====== DATA FOR THE TASK ======

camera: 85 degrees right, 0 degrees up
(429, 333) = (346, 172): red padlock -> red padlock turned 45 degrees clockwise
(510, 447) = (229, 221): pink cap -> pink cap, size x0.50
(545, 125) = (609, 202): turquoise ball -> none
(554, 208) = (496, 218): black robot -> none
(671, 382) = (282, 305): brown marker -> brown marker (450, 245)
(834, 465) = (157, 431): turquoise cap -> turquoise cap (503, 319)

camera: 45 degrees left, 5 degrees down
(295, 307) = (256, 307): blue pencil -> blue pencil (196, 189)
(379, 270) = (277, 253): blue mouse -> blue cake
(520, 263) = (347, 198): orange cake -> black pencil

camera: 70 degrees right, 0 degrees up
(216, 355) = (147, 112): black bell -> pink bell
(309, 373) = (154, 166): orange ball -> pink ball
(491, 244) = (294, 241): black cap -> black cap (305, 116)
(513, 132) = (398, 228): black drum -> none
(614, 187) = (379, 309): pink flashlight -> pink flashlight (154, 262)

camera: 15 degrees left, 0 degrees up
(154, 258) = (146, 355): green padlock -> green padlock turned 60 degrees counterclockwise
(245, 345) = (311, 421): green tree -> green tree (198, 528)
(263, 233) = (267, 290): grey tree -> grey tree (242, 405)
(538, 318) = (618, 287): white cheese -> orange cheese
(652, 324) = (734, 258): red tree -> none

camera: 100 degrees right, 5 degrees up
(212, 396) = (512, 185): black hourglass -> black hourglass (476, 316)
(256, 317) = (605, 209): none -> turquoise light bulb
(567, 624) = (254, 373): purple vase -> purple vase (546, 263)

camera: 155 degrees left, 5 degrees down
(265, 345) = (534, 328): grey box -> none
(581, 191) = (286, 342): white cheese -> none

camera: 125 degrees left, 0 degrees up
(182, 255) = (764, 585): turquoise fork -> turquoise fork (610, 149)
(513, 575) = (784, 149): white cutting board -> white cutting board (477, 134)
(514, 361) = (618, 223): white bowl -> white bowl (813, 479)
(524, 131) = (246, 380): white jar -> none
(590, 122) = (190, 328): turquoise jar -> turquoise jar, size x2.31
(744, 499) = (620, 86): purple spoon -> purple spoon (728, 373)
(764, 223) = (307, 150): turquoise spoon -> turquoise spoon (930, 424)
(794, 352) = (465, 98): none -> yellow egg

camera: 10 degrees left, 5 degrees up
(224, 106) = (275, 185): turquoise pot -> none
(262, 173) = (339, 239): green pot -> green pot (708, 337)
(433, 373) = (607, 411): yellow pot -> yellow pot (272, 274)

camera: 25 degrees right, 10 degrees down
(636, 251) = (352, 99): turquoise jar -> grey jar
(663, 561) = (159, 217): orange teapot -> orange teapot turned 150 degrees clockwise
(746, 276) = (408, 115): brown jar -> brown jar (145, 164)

======

**EXERCISE**
Pick each line holding the word "turquoise" out of the data and copy it.

**RESPONSE TO THE TASK**
(545, 125) = (609, 202): turquoise ball -> none
(834, 465) = (157, 431): turquoise cap -> turquoise cap (503, 319)
(256, 317) = (605, 209): none -> turquoise light bulb
(182, 255) = (764, 585): turquoise fork -> turquoise fork (610, 149)
(590, 122) = (190, 328): turquoise jar -> turquoise jar, size x2.31
(764, 223) = (307, 150): turquoise spoon -> turquoise spoon (930, 424)
(224, 106) = (275, 185): turquoise pot -> none
(636, 251) = (352, 99): turquoise jar -> grey jar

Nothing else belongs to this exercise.